── AVAILABLE DATA ──

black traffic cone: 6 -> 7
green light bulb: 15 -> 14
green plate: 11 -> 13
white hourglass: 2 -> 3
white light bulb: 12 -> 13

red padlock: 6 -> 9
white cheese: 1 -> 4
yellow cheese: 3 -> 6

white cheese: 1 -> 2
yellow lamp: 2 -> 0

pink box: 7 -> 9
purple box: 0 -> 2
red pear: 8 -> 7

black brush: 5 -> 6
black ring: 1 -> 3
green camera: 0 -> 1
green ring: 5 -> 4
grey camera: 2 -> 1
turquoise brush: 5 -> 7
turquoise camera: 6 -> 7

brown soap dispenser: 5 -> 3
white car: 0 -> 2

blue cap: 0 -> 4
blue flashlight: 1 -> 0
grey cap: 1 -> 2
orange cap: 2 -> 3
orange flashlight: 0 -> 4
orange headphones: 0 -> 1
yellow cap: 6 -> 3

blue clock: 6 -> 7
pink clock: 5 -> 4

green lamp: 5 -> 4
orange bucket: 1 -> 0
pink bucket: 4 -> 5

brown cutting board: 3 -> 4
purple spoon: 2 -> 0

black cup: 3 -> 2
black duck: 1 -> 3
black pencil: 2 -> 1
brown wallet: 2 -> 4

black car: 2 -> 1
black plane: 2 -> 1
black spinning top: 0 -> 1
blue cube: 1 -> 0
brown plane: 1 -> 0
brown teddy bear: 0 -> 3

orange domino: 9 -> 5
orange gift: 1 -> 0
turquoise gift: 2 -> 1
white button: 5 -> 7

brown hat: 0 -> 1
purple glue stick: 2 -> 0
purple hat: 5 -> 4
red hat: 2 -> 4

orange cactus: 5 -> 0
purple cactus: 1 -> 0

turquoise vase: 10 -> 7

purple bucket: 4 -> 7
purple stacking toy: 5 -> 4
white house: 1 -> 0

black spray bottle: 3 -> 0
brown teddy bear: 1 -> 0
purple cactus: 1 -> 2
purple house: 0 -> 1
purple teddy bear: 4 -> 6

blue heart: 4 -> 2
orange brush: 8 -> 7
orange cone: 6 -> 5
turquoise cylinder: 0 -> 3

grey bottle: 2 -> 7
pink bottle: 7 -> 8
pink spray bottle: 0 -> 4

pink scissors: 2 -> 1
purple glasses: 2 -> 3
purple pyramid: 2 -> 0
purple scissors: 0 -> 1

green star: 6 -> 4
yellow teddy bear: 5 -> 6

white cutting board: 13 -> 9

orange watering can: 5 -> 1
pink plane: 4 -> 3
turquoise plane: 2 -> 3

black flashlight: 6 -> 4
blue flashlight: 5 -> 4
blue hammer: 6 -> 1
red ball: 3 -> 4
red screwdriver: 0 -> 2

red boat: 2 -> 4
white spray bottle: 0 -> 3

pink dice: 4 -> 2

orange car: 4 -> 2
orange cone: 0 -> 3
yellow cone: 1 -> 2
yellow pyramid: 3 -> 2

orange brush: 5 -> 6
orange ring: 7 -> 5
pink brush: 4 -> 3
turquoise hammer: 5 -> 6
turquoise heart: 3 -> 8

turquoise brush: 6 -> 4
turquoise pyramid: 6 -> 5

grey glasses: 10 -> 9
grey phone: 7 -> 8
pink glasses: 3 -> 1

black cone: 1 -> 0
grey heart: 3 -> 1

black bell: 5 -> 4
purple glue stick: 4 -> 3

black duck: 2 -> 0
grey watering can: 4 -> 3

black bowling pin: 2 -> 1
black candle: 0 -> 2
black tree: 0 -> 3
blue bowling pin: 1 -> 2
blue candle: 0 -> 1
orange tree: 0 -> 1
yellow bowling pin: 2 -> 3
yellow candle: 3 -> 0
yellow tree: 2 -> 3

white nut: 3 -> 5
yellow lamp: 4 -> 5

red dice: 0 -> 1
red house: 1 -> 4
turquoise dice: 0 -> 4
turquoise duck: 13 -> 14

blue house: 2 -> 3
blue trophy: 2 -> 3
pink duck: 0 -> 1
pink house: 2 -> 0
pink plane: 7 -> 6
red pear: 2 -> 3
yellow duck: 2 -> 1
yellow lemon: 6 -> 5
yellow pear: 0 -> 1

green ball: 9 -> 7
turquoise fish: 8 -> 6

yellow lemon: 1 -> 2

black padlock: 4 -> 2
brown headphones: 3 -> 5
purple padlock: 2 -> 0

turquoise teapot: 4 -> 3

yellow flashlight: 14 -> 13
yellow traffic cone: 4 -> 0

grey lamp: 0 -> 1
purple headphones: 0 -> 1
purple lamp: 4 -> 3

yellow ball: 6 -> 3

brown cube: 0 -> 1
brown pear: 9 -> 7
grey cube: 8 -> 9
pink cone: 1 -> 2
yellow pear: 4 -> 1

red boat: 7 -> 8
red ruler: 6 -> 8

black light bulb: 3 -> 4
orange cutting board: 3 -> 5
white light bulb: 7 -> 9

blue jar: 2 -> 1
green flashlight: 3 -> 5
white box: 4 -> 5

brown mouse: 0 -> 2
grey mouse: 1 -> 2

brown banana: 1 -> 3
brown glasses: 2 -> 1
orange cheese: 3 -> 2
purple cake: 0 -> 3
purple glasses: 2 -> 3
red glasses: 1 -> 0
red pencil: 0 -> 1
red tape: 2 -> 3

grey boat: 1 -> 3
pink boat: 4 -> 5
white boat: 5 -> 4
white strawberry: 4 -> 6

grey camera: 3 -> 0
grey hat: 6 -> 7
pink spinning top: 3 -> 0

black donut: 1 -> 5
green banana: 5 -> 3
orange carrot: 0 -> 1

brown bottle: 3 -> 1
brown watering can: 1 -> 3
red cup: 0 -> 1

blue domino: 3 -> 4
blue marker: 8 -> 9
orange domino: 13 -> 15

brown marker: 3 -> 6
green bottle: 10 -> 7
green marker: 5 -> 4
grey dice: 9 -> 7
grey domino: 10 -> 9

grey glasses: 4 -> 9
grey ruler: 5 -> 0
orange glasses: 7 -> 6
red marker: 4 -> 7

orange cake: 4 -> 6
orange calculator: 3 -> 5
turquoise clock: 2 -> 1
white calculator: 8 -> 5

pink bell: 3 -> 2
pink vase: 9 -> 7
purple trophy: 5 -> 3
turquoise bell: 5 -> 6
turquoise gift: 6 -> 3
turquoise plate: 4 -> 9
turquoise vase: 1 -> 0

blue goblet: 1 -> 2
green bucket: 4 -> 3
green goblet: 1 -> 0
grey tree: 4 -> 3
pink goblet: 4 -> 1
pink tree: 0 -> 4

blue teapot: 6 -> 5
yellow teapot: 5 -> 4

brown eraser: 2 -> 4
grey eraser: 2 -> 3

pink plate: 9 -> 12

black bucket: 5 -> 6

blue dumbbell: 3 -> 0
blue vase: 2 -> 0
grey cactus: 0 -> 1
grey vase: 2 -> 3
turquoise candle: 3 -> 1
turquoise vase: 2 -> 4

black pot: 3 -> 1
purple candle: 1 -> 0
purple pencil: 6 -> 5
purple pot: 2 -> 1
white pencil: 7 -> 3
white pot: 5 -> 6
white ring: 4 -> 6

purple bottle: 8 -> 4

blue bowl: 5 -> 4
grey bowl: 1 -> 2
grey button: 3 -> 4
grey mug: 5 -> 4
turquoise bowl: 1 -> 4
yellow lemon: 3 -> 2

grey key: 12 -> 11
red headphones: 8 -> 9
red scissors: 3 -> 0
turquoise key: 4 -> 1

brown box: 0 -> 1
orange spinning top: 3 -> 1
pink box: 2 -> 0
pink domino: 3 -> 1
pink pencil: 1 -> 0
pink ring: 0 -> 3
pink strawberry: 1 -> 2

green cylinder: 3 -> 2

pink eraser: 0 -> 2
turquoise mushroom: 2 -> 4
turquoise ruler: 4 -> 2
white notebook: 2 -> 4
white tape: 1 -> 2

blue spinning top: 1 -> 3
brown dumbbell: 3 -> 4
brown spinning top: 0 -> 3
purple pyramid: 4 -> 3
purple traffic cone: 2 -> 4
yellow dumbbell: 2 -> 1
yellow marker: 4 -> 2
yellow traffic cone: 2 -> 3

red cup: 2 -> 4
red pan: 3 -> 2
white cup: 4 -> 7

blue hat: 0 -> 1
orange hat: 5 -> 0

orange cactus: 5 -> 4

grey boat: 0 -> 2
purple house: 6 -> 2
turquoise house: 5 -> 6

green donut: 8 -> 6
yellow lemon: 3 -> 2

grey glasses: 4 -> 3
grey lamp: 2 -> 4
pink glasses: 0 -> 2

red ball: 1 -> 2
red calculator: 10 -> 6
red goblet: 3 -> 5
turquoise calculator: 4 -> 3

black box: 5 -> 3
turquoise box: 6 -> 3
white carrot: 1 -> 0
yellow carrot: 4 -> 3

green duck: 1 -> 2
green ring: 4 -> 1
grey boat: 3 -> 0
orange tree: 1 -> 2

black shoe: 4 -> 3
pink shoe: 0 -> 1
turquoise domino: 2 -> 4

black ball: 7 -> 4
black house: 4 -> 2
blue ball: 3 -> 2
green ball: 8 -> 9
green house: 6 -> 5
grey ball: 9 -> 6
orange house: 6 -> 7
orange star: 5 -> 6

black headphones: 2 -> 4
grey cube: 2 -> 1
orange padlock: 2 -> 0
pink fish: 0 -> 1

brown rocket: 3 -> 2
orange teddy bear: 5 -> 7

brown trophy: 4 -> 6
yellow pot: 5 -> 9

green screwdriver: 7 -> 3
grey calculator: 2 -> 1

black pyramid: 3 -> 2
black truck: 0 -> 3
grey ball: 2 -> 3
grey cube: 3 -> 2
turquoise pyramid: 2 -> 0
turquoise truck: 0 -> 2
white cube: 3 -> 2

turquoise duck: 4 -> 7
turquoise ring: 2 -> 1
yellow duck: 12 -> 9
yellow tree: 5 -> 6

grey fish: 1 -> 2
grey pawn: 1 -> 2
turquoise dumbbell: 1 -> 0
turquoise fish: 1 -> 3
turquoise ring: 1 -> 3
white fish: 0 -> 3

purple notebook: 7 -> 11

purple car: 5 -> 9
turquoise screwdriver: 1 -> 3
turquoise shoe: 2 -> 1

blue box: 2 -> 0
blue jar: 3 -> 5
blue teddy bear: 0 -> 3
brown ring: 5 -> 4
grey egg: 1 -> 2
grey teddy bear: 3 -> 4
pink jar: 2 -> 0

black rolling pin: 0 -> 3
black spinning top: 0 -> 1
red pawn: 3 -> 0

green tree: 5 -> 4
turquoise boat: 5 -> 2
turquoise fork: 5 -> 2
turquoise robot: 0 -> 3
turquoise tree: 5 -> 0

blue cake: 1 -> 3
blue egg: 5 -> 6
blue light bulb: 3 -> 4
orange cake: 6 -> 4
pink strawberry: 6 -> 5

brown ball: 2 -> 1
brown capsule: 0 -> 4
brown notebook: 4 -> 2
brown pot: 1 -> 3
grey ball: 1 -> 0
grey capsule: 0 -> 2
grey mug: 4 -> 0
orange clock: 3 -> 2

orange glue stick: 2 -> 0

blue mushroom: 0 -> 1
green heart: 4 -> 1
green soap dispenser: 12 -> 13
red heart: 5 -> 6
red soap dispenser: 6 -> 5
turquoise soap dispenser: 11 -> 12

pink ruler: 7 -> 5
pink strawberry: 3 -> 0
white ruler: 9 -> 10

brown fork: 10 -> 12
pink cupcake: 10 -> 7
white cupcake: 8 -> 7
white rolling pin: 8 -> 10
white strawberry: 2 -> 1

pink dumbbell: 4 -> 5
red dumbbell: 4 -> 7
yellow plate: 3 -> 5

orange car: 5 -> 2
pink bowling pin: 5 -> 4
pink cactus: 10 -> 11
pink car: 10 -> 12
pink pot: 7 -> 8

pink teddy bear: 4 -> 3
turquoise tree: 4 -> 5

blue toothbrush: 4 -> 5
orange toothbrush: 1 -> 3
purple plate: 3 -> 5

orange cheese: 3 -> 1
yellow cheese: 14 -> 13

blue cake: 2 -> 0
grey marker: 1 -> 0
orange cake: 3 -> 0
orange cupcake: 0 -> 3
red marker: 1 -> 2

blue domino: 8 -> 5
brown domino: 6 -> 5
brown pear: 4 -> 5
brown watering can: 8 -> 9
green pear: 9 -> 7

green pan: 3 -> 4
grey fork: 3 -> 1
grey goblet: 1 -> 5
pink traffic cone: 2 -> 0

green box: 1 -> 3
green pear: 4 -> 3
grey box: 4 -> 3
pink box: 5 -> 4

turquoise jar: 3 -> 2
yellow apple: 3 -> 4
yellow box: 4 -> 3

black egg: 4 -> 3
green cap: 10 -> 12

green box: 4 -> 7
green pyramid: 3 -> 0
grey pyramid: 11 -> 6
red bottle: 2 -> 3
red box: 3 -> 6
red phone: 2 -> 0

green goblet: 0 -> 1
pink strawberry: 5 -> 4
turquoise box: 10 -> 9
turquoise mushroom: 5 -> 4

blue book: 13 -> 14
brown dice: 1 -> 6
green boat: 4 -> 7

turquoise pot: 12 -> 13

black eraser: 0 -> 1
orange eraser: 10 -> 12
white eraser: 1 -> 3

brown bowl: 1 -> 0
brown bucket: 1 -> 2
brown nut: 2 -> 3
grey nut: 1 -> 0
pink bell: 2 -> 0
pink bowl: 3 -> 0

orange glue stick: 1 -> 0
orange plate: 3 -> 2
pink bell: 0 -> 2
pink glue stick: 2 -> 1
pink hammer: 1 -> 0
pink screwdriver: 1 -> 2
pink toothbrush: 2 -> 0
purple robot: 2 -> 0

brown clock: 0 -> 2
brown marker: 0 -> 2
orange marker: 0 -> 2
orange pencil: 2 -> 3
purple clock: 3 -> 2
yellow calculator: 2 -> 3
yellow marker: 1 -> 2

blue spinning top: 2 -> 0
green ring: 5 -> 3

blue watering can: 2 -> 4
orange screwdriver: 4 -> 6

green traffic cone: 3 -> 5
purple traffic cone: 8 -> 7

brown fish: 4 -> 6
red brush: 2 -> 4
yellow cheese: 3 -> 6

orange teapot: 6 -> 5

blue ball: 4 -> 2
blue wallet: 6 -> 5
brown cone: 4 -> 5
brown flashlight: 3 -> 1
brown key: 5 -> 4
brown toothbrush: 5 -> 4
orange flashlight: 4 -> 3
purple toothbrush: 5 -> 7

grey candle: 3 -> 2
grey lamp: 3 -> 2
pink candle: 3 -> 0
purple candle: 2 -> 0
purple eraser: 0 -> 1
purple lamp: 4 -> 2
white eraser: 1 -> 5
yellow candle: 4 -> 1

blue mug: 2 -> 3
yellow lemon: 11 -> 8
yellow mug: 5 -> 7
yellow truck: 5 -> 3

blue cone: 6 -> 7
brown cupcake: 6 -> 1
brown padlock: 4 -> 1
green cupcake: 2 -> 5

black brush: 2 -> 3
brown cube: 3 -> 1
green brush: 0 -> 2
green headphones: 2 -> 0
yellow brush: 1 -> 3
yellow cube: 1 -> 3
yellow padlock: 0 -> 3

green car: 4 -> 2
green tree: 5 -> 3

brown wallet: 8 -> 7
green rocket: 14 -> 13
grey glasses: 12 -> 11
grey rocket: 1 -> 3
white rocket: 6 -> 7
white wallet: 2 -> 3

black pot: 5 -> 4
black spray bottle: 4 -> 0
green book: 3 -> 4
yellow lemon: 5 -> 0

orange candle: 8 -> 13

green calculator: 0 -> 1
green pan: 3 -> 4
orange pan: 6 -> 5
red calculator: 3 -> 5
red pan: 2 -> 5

───

**PROBLEM STATEMENT**. Which lines above hold the string "dumbbell"? Show each of them.

**EXERCISE RESULT**.
blue dumbbell: 3 -> 0
brown dumbbell: 3 -> 4
yellow dumbbell: 2 -> 1
turquoise dumbbell: 1 -> 0
pink dumbbell: 4 -> 5
red dumbbell: 4 -> 7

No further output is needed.